**ABOUT THIS EXERCISE:** Extract every line below that contains the word "yellow".

[Saved entries]
>>>

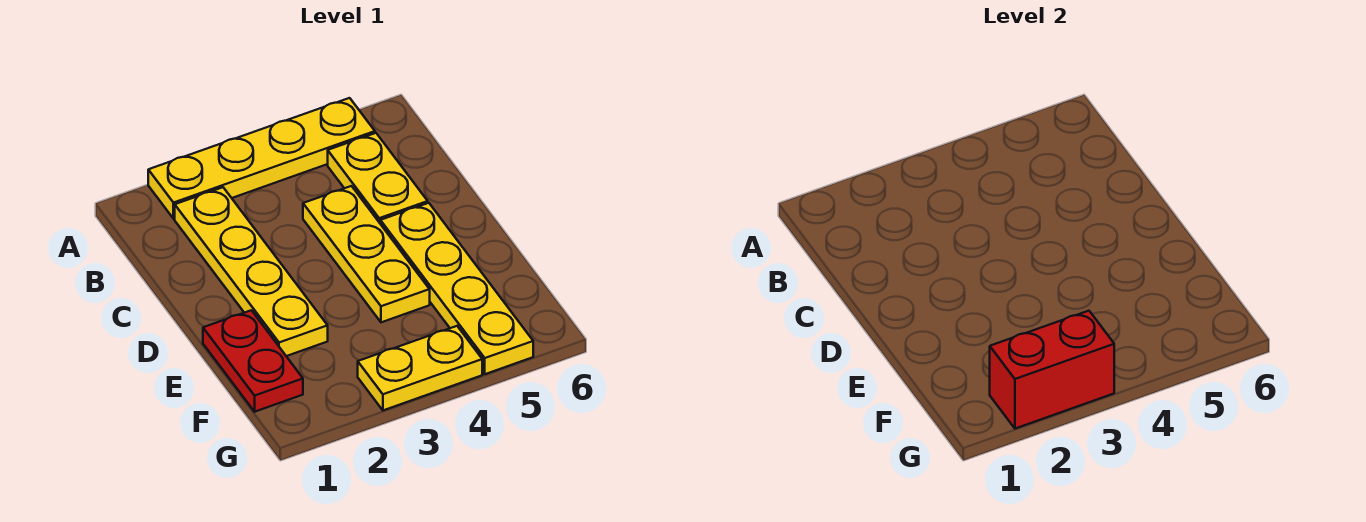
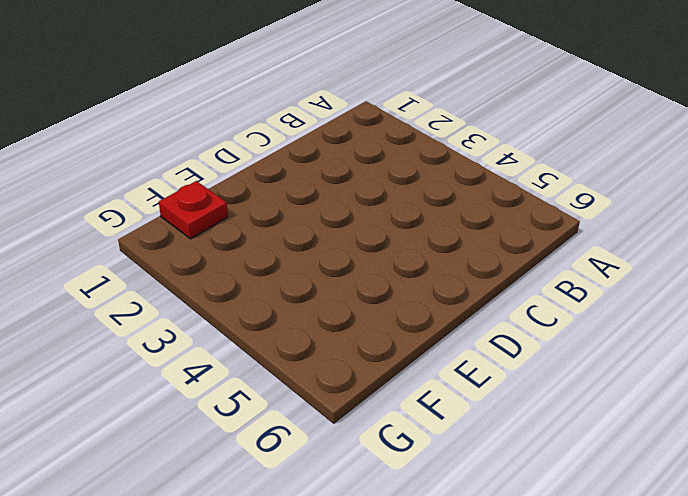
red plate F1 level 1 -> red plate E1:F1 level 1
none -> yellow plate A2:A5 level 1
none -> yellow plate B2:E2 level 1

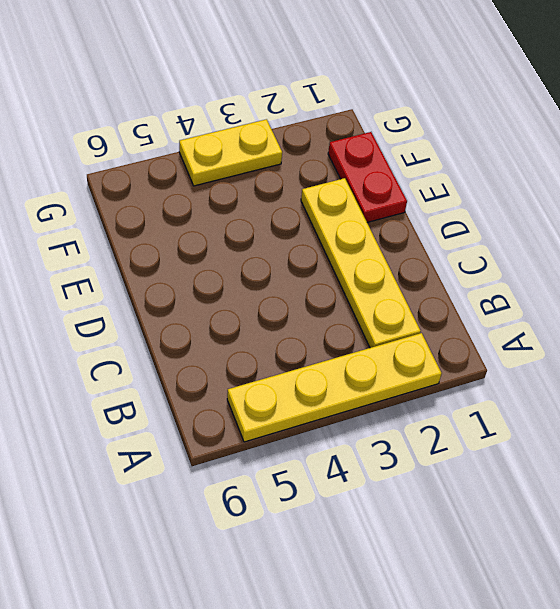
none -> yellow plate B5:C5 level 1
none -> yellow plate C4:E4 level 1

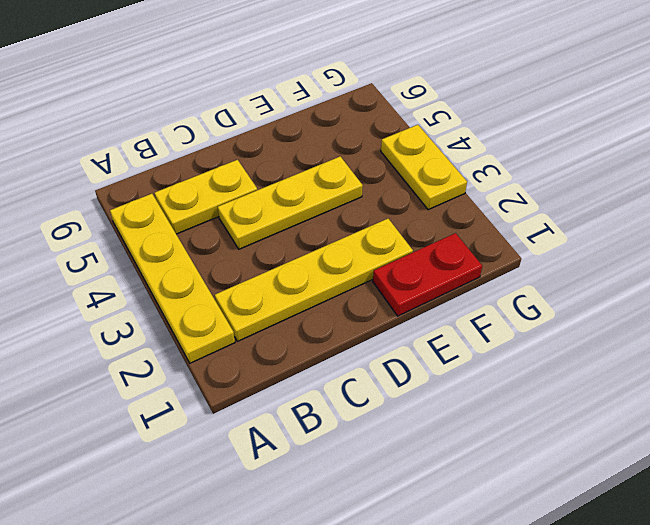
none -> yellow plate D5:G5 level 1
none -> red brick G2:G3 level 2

<<<
>>>

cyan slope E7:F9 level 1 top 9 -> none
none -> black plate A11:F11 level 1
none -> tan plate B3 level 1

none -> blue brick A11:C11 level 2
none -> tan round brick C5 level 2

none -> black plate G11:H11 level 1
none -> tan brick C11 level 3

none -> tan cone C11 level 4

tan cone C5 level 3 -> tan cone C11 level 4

<<<
>>>

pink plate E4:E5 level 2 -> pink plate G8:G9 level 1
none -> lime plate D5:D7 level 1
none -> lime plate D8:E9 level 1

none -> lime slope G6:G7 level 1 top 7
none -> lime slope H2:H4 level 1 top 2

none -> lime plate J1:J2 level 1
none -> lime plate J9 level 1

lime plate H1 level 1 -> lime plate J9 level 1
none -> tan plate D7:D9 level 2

<<<

**EXPECTED OUTPUT:**
none -> yellow plate A2:A5 level 1
none -> yellow plate B2:E2 level 1
none -> yellow plate B5:C5 level 1
none -> yellow plate C4:E4 level 1
none -> yellow plate D5:G5 level 1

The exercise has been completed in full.